= DIRECTIONS FOR THIS TASK =
Set down exactly the lines of the listing below that begin at the one containing "(618, 706) = (448, 391): white" and end at the last line, both included.

= DATA =
□ □ □ □

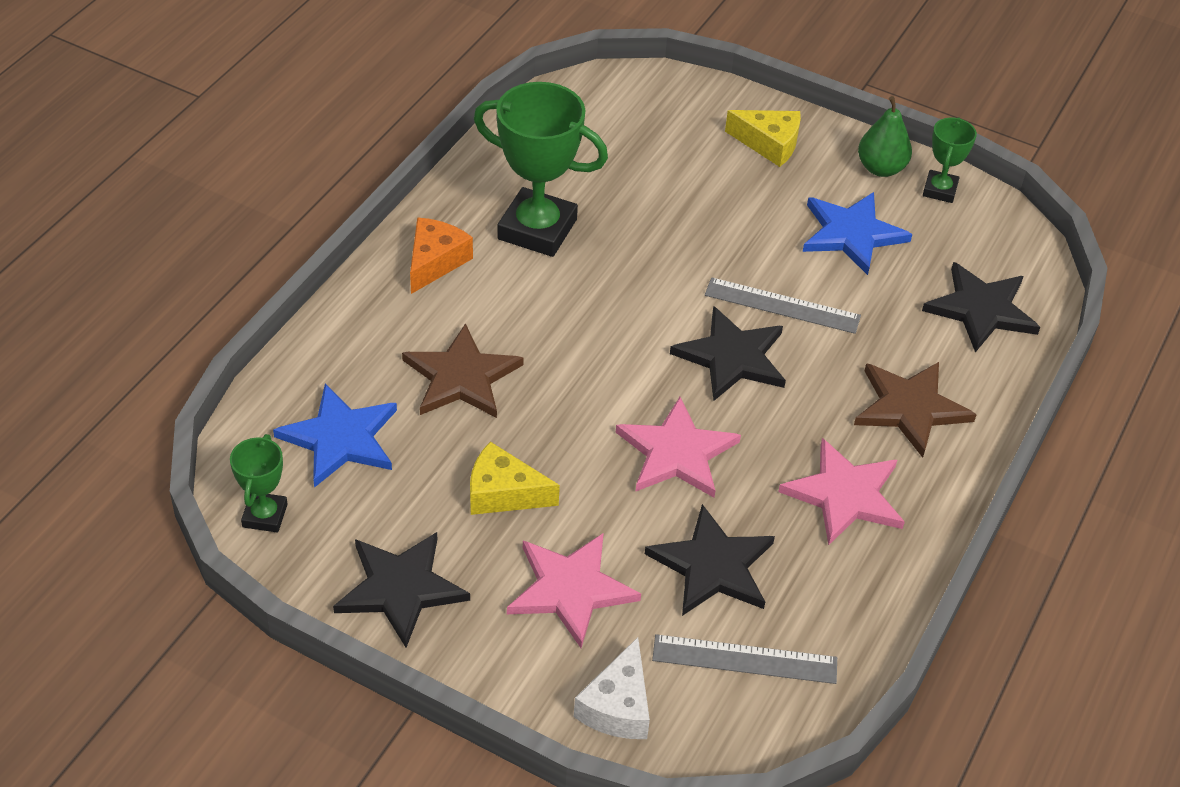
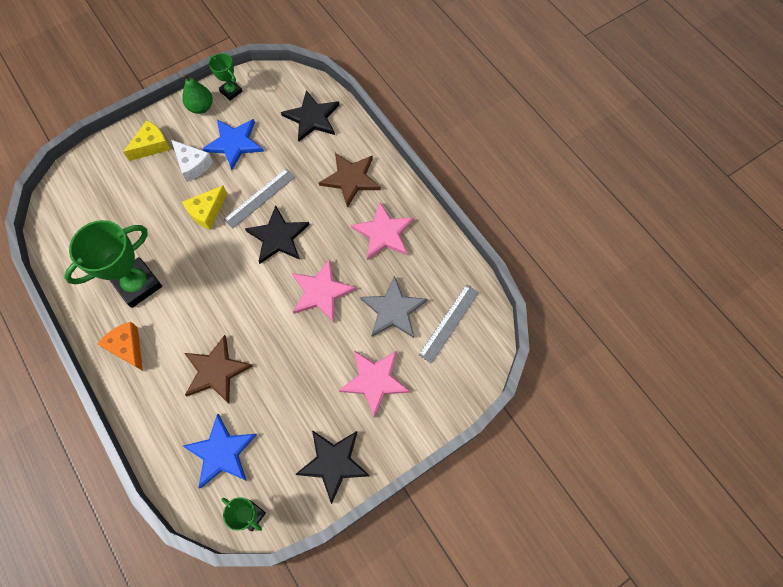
camera: 60 degrees left, 20 degrees up
(503, 493) = (301, 385): yellow cheese -> yellow cheese (207, 212)
(618, 706) = (448, 391): white cheese -> white cheese (193, 164)
(712, 566) = (393, 310): black star -> grey star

□ □ □ □

= SOLUTION TO THE EXERCISE =
(618, 706) = (448, 391): white cheese -> white cheese (193, 164)
(712, 566) = (393, 310): black star -> grey star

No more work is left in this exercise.